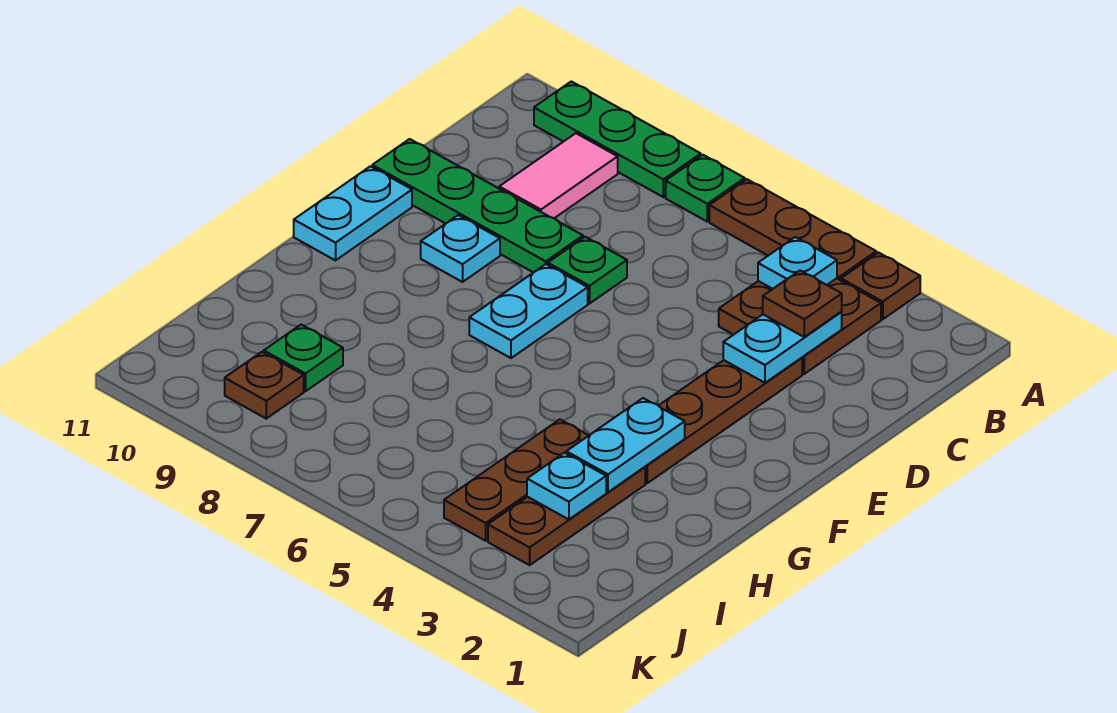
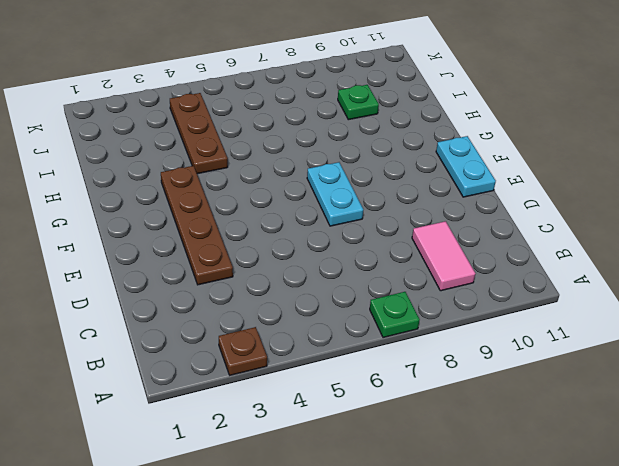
none -> brown 1x3 plate [709,179,876,280]
none -> green 1x3 plate [534,81,701,197]
none -> brown 2x2 plate [719,278,881,374]

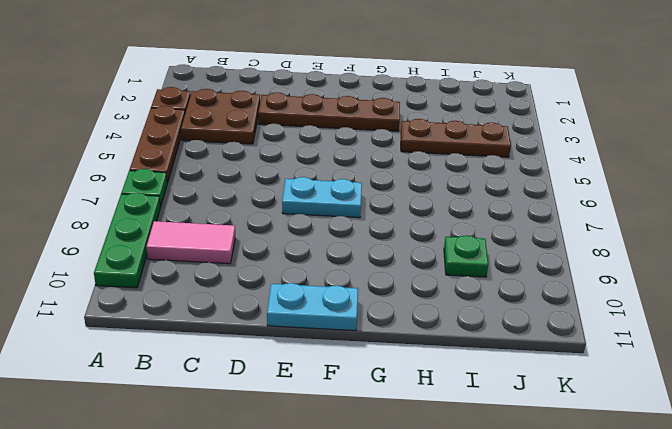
none -> green 1x1 plate [548,237,627,304]
none -> green 1x4 plate [372,139,583,273]
none -> cyan 1x1 plate [421,215,500,282]

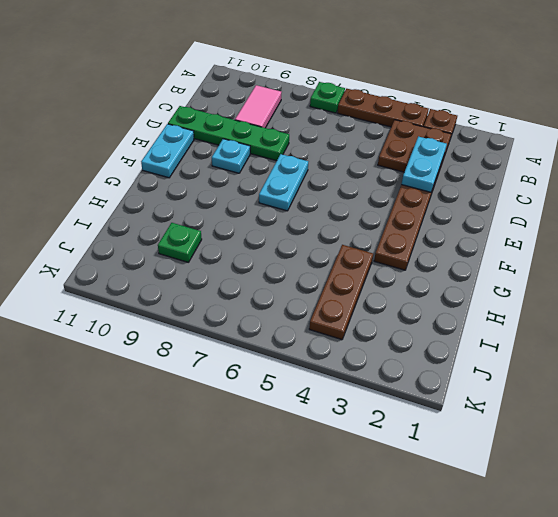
none -> green 1x3 plate [534,81,701,197]
none -> green 1x1 plate [548,237,627,304]
none -> brown 1x3 plate [488,467,645,565]

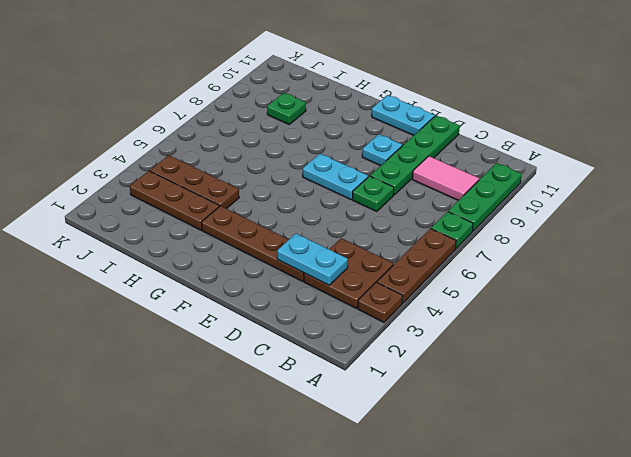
none -> brown 1x1 plate [225,352,304,419]
none -> cyan 1x1 plate [758,237,837,289]
none -> cyan 1x2 plate [566,398,685,492]

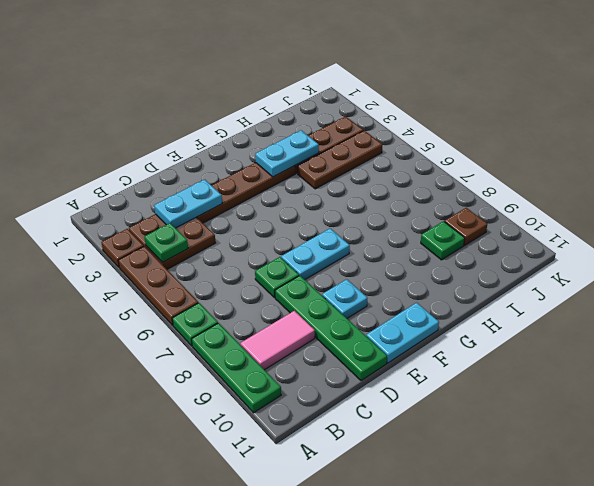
green 1x1 plate [144,223,188,262] -> cyan 1x1 plate [758,237,837,289]
none -> cyan 1x1 plate [527,453,606,519]
none -> brown 1x1 plate [763,270,842,337]

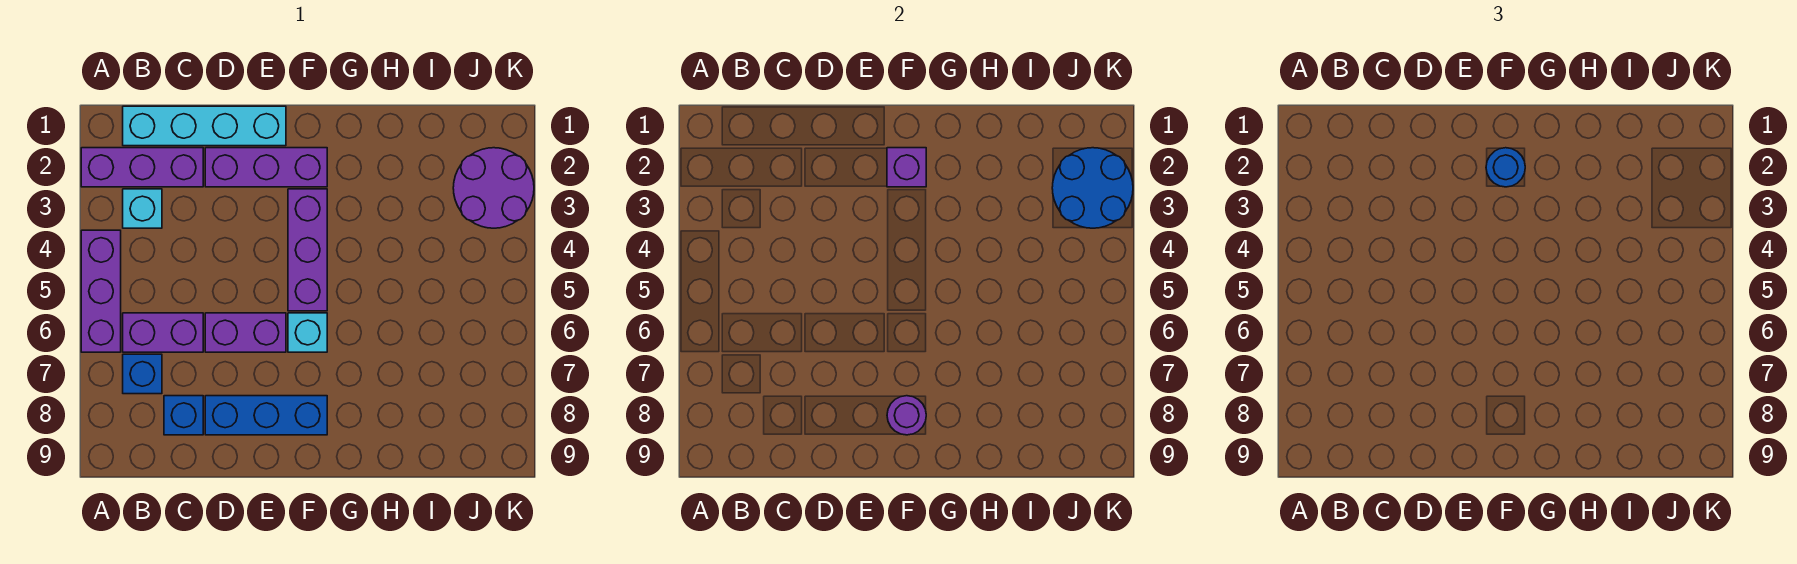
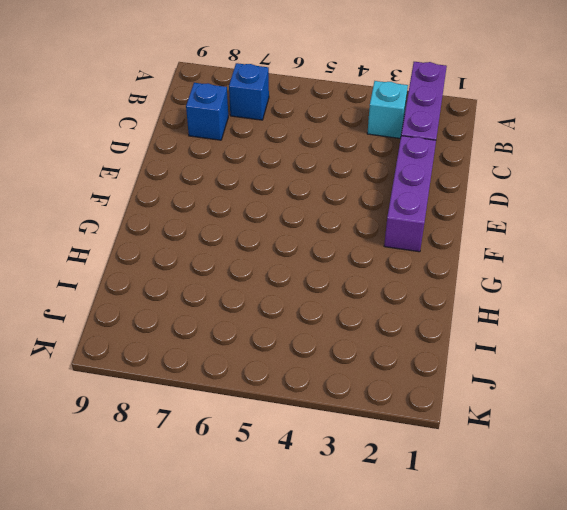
none -> purple 1x3 brick [81,230,121,352]
none -> cyan 1x4 brick [123,106,286,146]
none -> purple 1x2 brick [123,313,203,352]

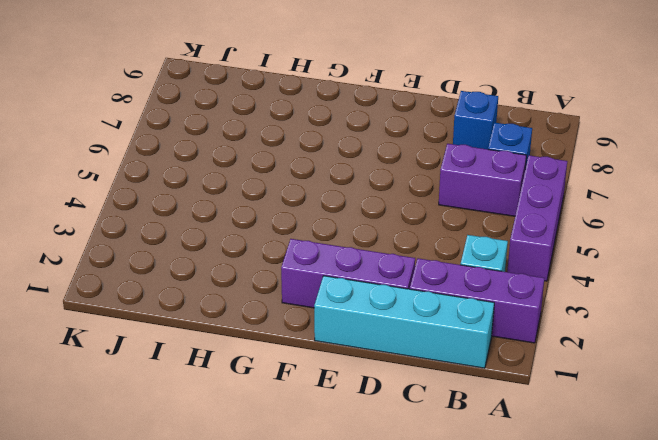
none -> purple 1x2 brick [205,313,286,352]
none -> blue 1x3 brick [205,396,327,435]
none -> purple 1x3 brick [288,189,327,311]

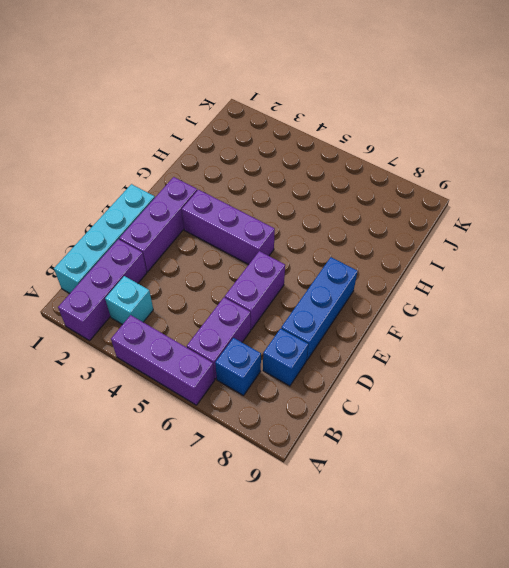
none -> cyan 1x1 brick [288,313,327,352]
none -> purple 2x2 round brick [453,148,534,228]
none -> purple 1x1 brick [887,148,926,187]

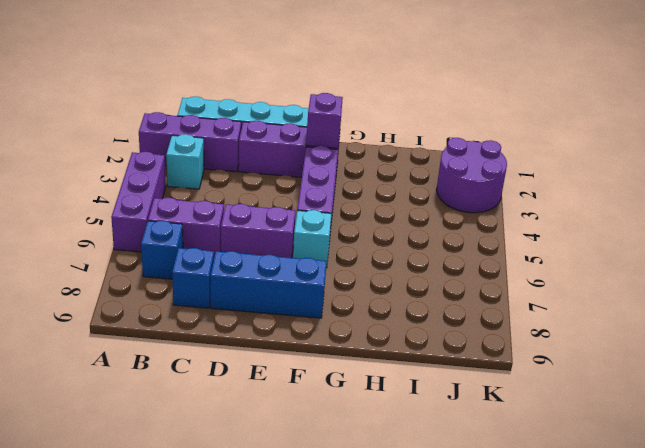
none -> purple 1x1 round brick [887,396,926,435]
none -> blue 2x2 round brick [1052,148,1133,228]
none -> blue 1x1 round brick [1486,148,1525,187]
○ ○ ○ ○ ○
Copy only the part of the records that runs from the first line to the line with "none -> cyan 1x1 brick [288,313,327,352]", ends included, leaving pictures out.

Response area.
none -> brown 1x3 plate [709,179,876,280]
none -> green 1x3 plate [534,81,701,197]
none -> brown 2x2 plate [719,278,881,374]

none -> green 1x1 plate [548,237,627,304]
none -> green 1x4 plate [372,139,583,273]
none -> cyan 1x1 plate [421,215,500,282]

none -> green 1x3 plate [534,81,701,197]
none -> green 1x1 plate [548,237,627,304]
none -> brown 1x3 plate [488,467,645,565]

none -> brown 1x1 plate [225,352,304,419]
none -> cyan 1x1 plate [758,237,837,289]
none -> cyan 1x2 plate [566,398,685,492]

green 1x1 plate [144,223,188,262] -> cyan 1x1 plate [758,237,837,289]
none -> cyan 1x1 plate [527,453,606,519]
none -> brown 1x1 plate [763,270,842,337]

none -> purple 1x3 brick [81,230,121,352]
none -> cyan 1x4 brick [123,106,286,146]
none -> purple 1x2 brick [123,313,203,352]

none -> purple 1x2 brick [205,313,286,352]
none -> blue 1x3 brick [205,396,327,435]
none -> purple 1x3 brick [288,189,327,311]

none -> cyan 1x1 brick [288,313,327,352]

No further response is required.